(Data items)
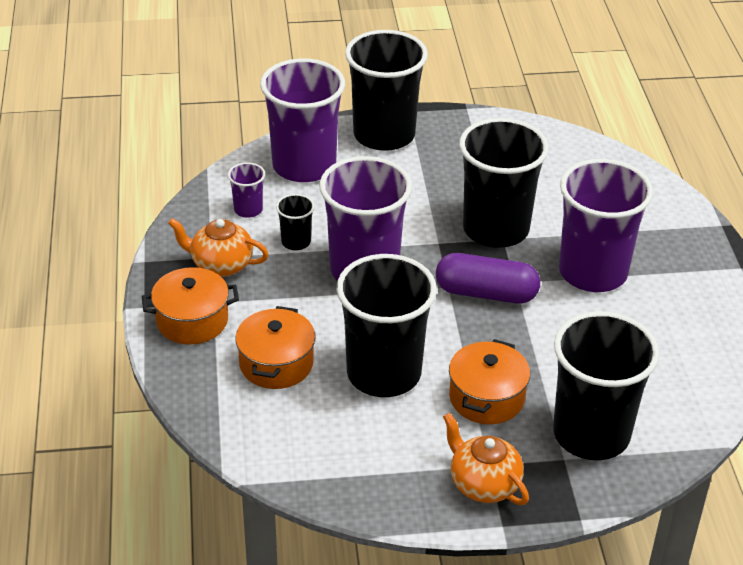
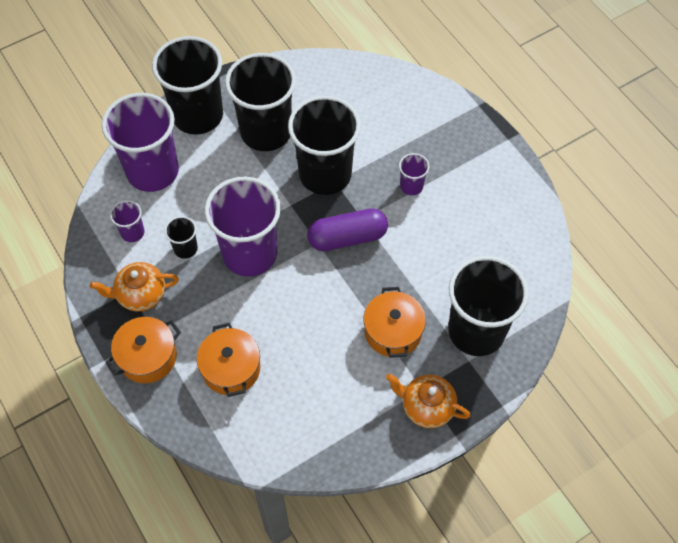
camera: 25 degrees left, 20 degrees up
(384, 373) = (312, 342): black cup -> black cup (266, 132)
(593, 272) = (411, 186): purple cup -> purple cup, size x0.44

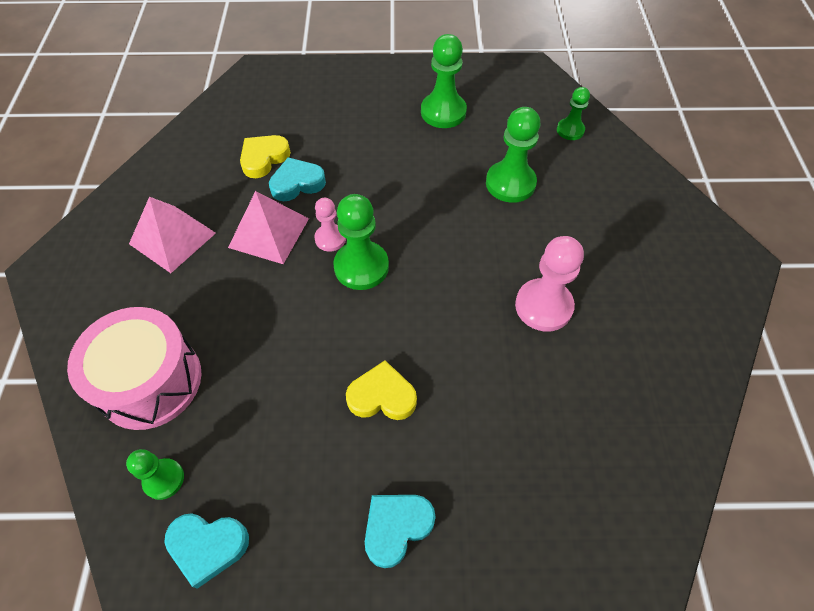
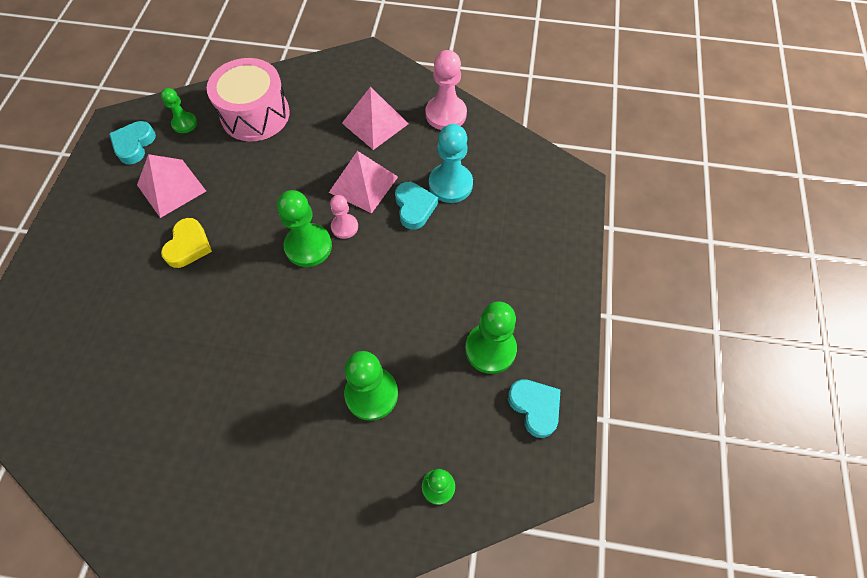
camera: 100 degrees right, 5 degrees up
(264, 158) = (450, 184): yellow heart -> turquoise pawn
(290, 453) = (171, 188): none -> pink pyramid
(396, 527) = (96, 242): turquoise heart -> turquoise heart (535, 407)
(543, 306) = (220, 384): pink pawn -> pink pawn (446, 114)

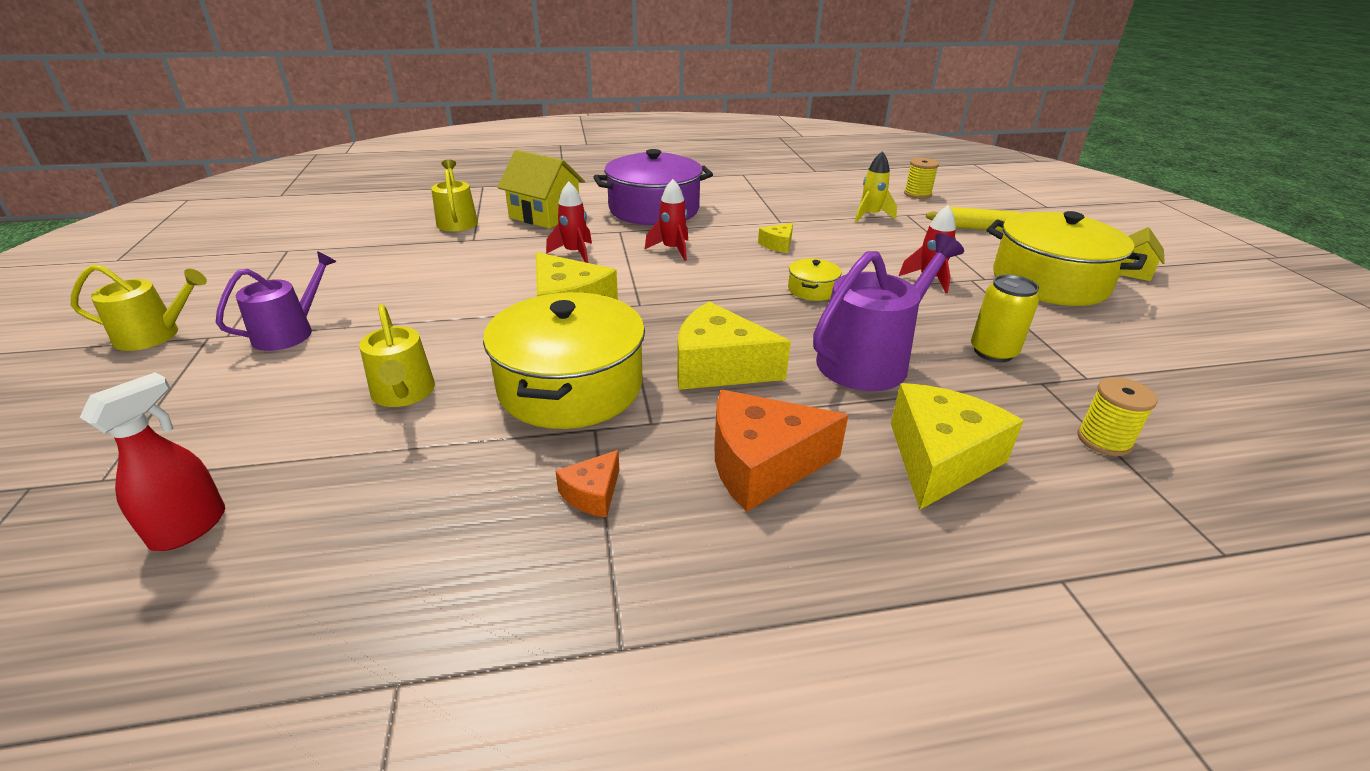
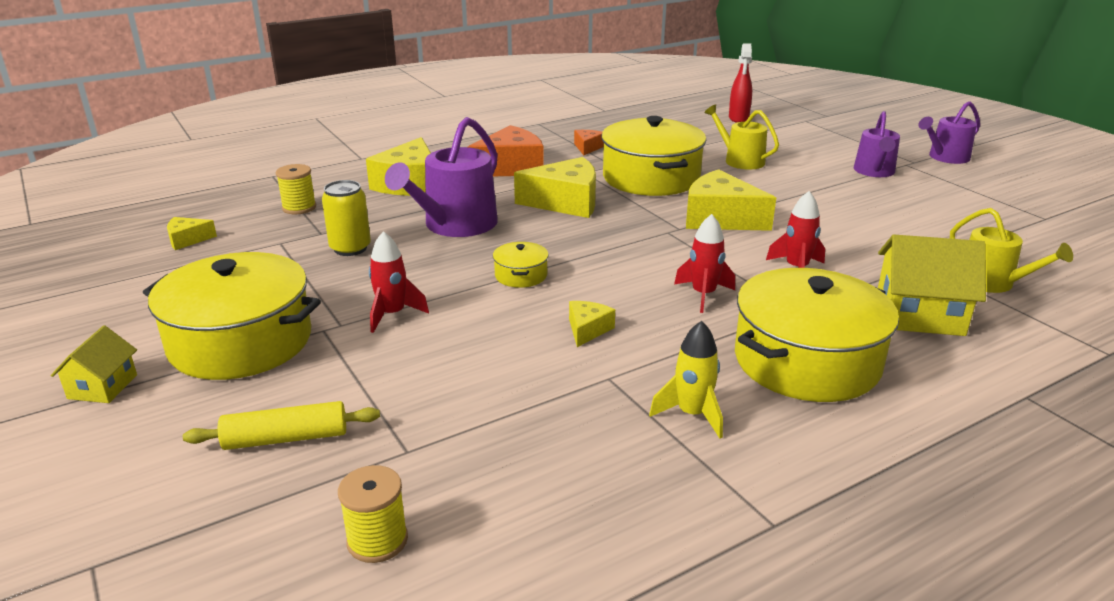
camera: 160 degrees right, 5 degrees down
(155, 335) = (945, 157): yellow watering can -> purple watering can
(654, 209) = (806, 361): purple pot -> yellow pot
(870, 216) = (472, 430): yellow rocket -> yellow rocket (692, 414)
(1222, 408) = (187, 240): none -> yellow cheese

● **Exercise goal**
Your job is to repeat the data exactly, leaving each picture out.

● **Answer to this exercise**
camera: 25 degrees left, 20 degrees up
(384, 373) = (312, 342): black cup -> black cup (266, 132)
(593, 272) = (411, 186): purple cup -> purple cup, size x0.44

camera: 100 degrees right, 5 degrees up
(264, 158) = (450, 184): yellow heart -> turquoise pawn
(290, 453) = (171, 188): none -> pink pyramid
(396, 527) = (96, 242): turquoise heart -> turquoise heart (535, 407)
(543, 306) = (220, 384): pink pawn -> pink pawn (446, 114)

camera: 160 degrees right, 5 degrees down
(155, 335) = (945, 157): yellow watering can -> purple watering can
(654, 209) = (806, 361): purple pot -> yellow pot
(870, 216) = (472, 430): yellow rocket -> yellow rocket (692, 414)
(1222, 408) = (187, 240): none -> yellow cheese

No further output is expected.